DATA SHOWN —
Content starts

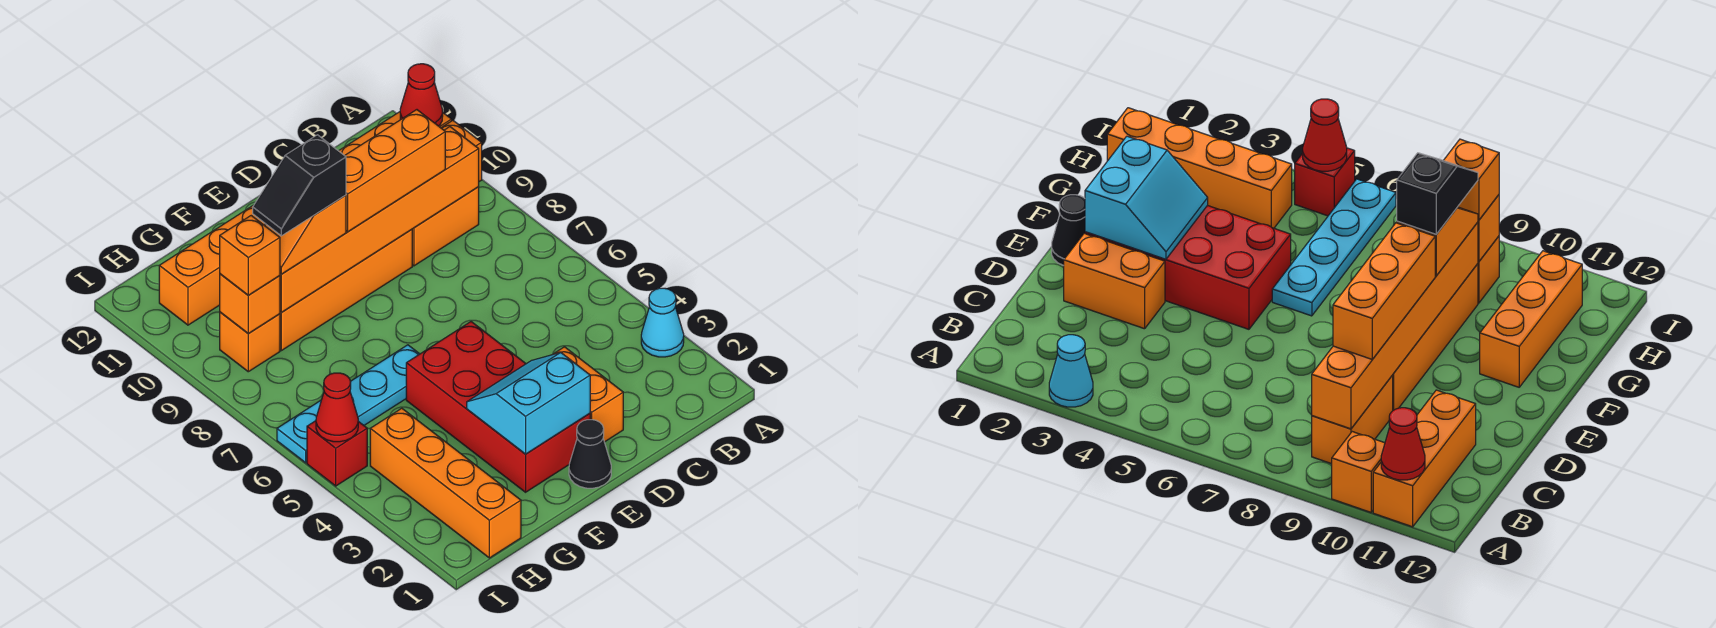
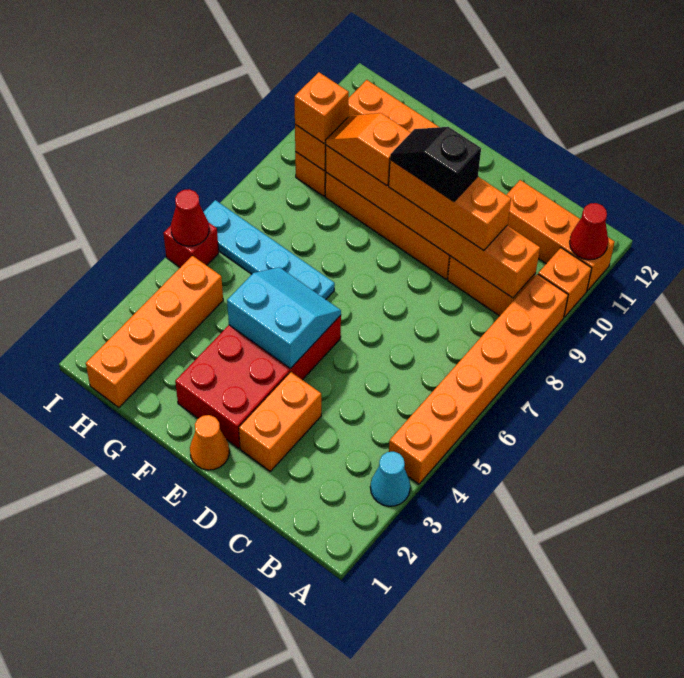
none -> orange brick A4:A9 level 1
black cone E1 level 1 -> orange cone E1 level 1
cyan slope E2:F3 level 2 top 2 -> cyan slope E4:F5 level 2 top 4
black slope F9:G9 level 4 top F -> black slope D9:E9 level 4 top D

Content ends

Repeat the data word for word, excluding any image.

RESPONSE —
none -> orange brick A4:A9 level 1
black cone E1 level 1 -> orange cone E1 level 1
cyan slope E2:F3 level 2 top 2 -> cyan slope E4:F5 level 2 top 4
black slope F9:G9 level 4 top F -> black slope D9:E9 level 4 top D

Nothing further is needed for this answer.